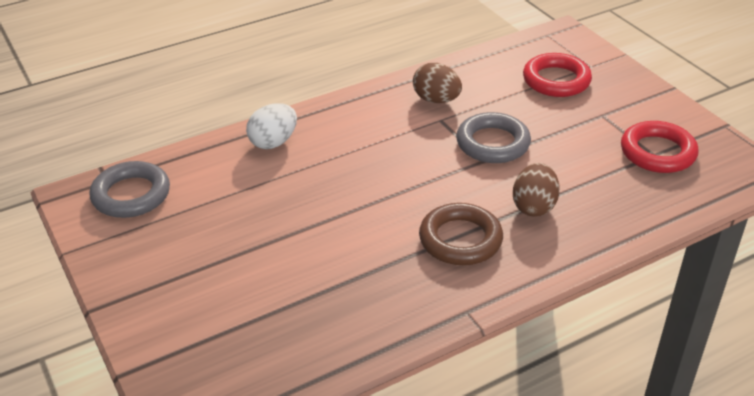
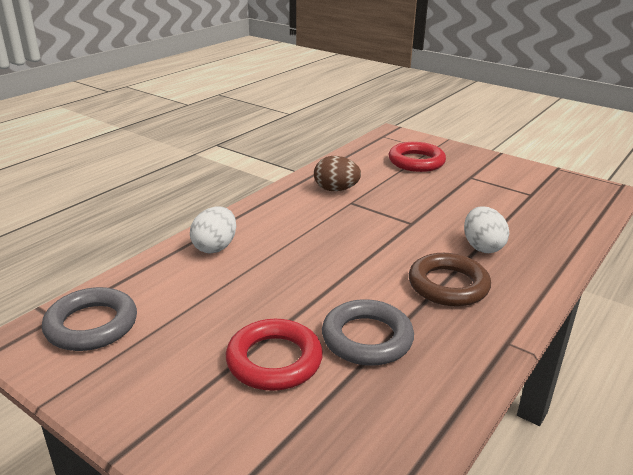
camera: 25 degrees left, 10 degrees down
(493, 143) = (408, 210): grey ring -> grey ring (367, 338)
(534, 206) = (482, 247): brown egg -> white egg
(657, 152) = (532, 192): red ring -> red ring (274, 360)

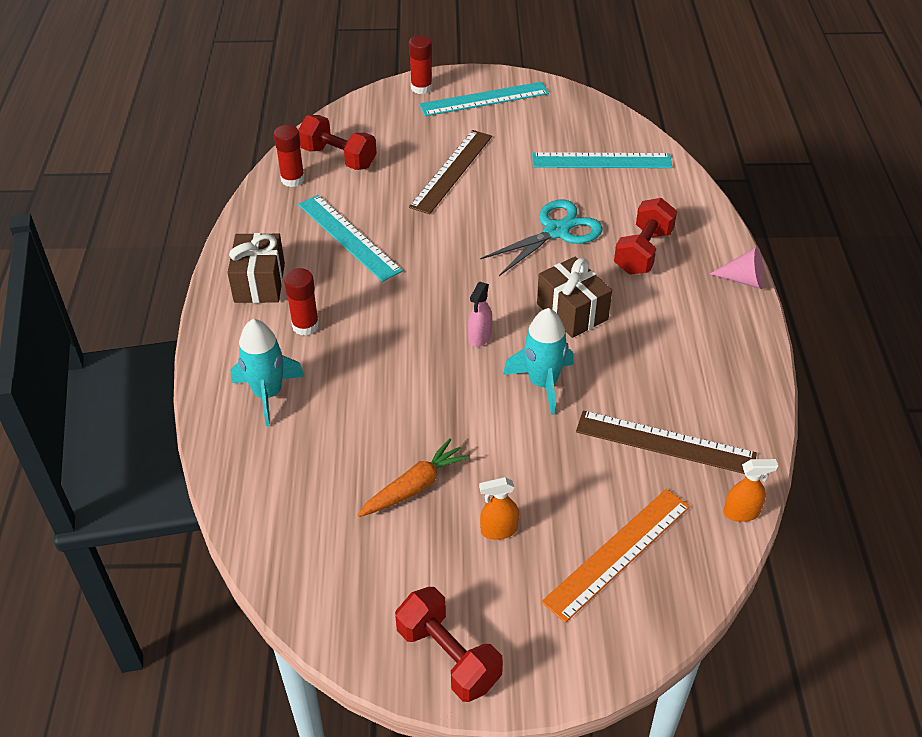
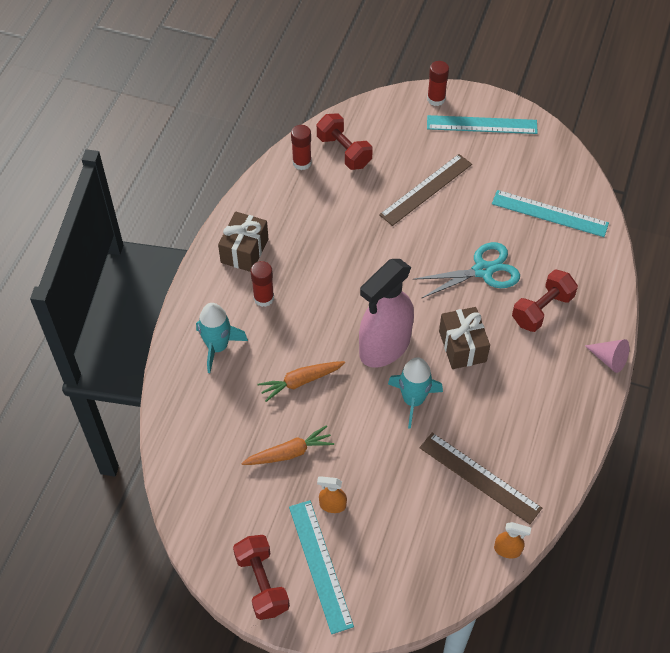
camera: 20 degrees right, 10 degrees up
(349, 237) = (324, 229): turquoise ruler -> turquoise ruler (320, 565)
(393, 402) = (300, 381): none -> orange carrot
(479, 337) = (384, 347): pink spray bottle -> pink spray bottle, size x2.50
(618, 553) = (406, 550): orange ruler -> none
+ + +
_WHAT YOU ARE ASKED TO DO_: Reproduce, word for word, everything in the listing above except the pictures.

_EXERCISE SOLUTION_:
camera: 25 degrees left, 10 degrees down
(493, 143) = (408, 210): grey ring -> grey ring (367, 338)
(534, 206) = (482, 247): brown egg -> white egg
(657, 152) = (532, 192): red ring -> red ring (274, 360)

camera: 20 degrees right, 10 degrees up
(349, 237) = (324, 229): turquoise ruler -> turquoise ruler (320, 565)
(393, 402) = (300, 381): none -> orange carrot
(479, 337) = (384, 347): pink spray bottle -> pink spray bottle, size x2.50
(618, 553) = (406, 550): orange ruler -> none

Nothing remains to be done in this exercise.